Would you please transcribe, exactly as written, the lines of the entries below starting at the one that holds "LS102: speaker 32R" and ending at the one that holds "R104: 30 (NET7, NET10) -> none", both included?

TASK INPUTS:
= = = = = = =

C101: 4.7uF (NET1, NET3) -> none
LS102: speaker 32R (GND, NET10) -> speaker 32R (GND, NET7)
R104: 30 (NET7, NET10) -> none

= = = = = = =

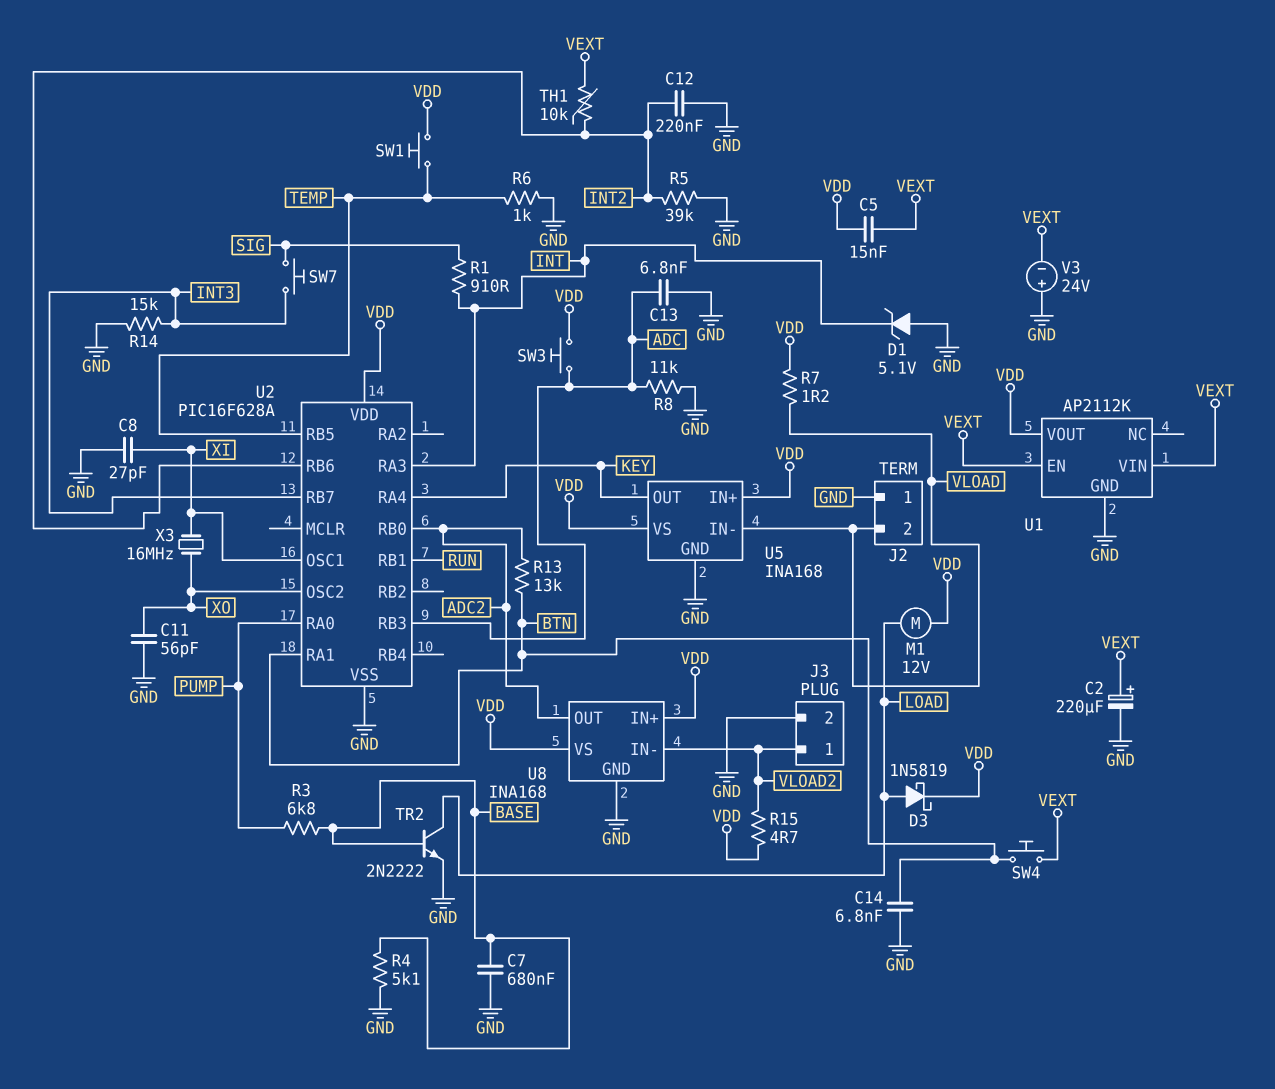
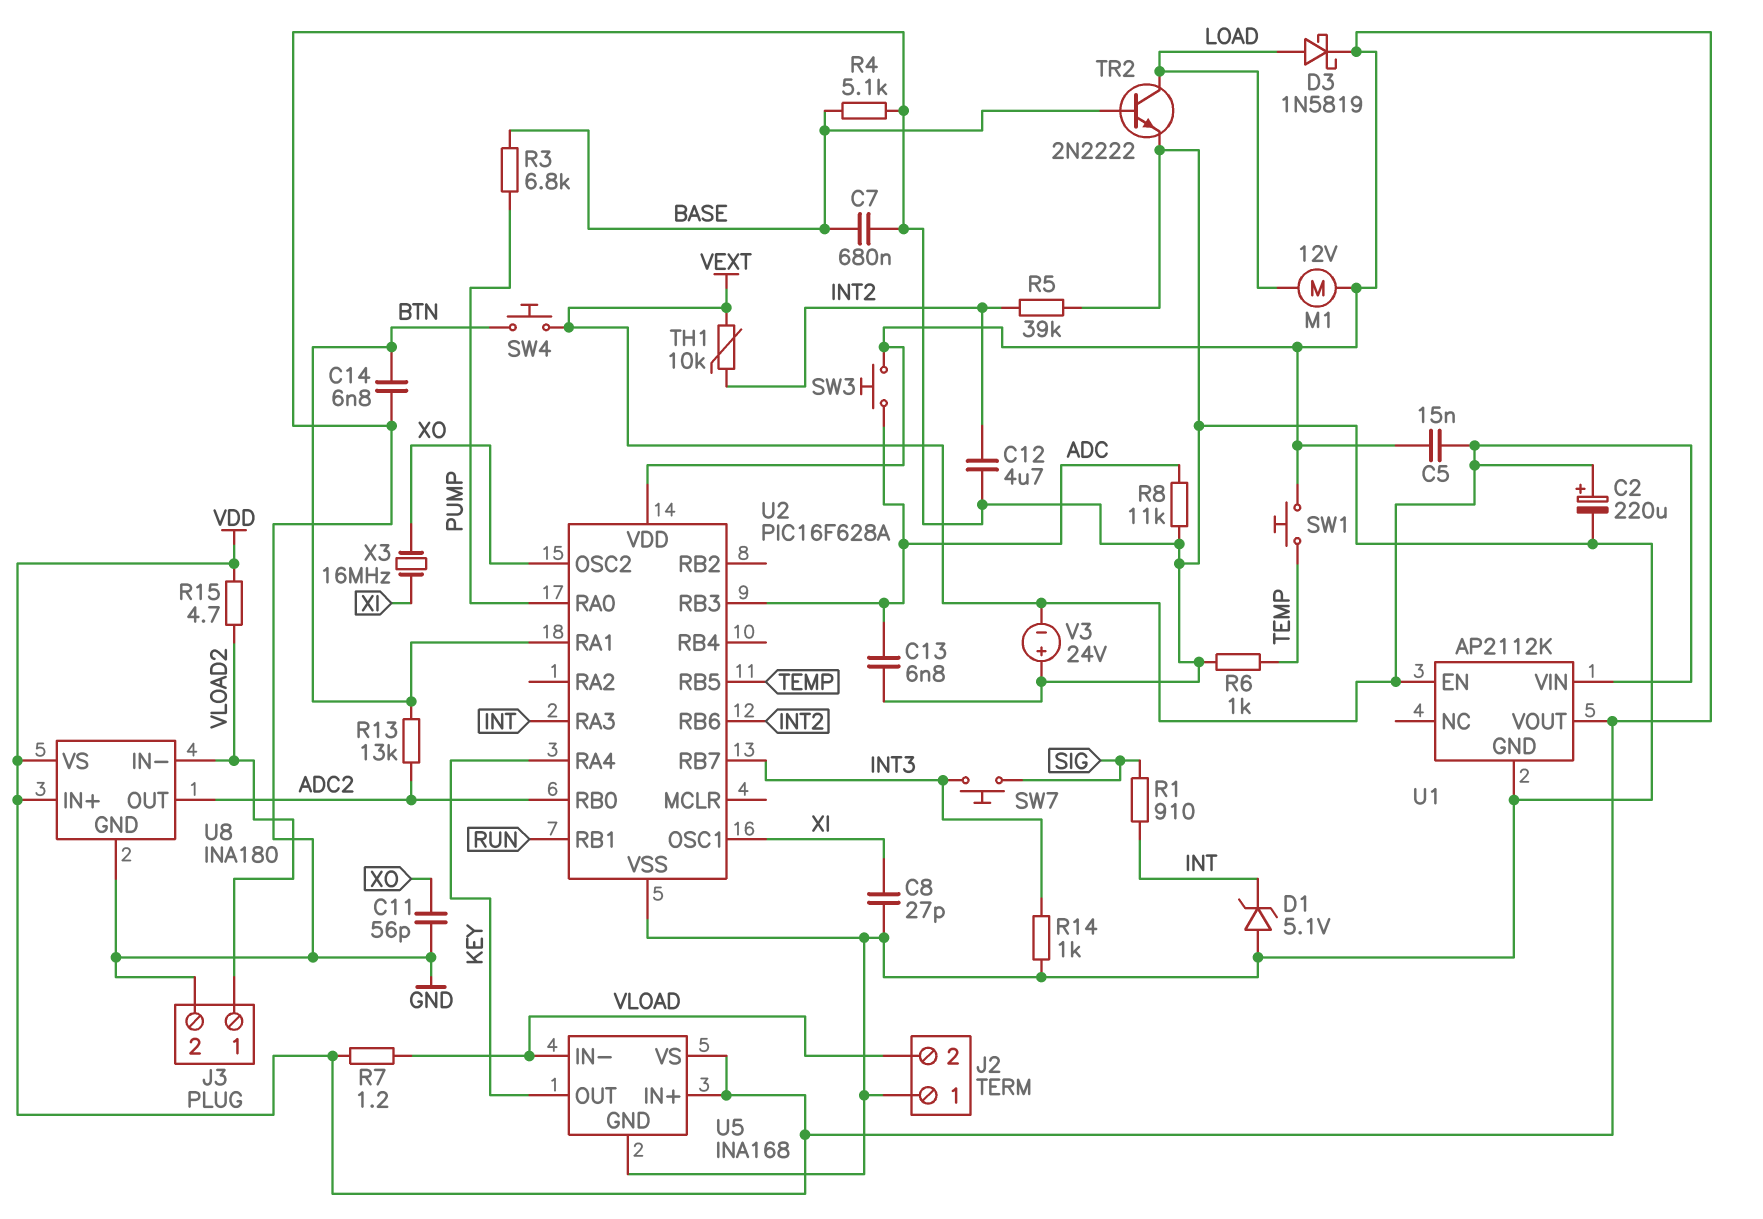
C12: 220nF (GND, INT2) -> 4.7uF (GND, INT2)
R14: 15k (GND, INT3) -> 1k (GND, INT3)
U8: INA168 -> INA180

= = = = = = =

EXERCISE ANSWER:
LS102: speaker 32R (GND, NET10) -> speaker 32R (GND, NET7)
R104: 30 (NET7, NET10) -> none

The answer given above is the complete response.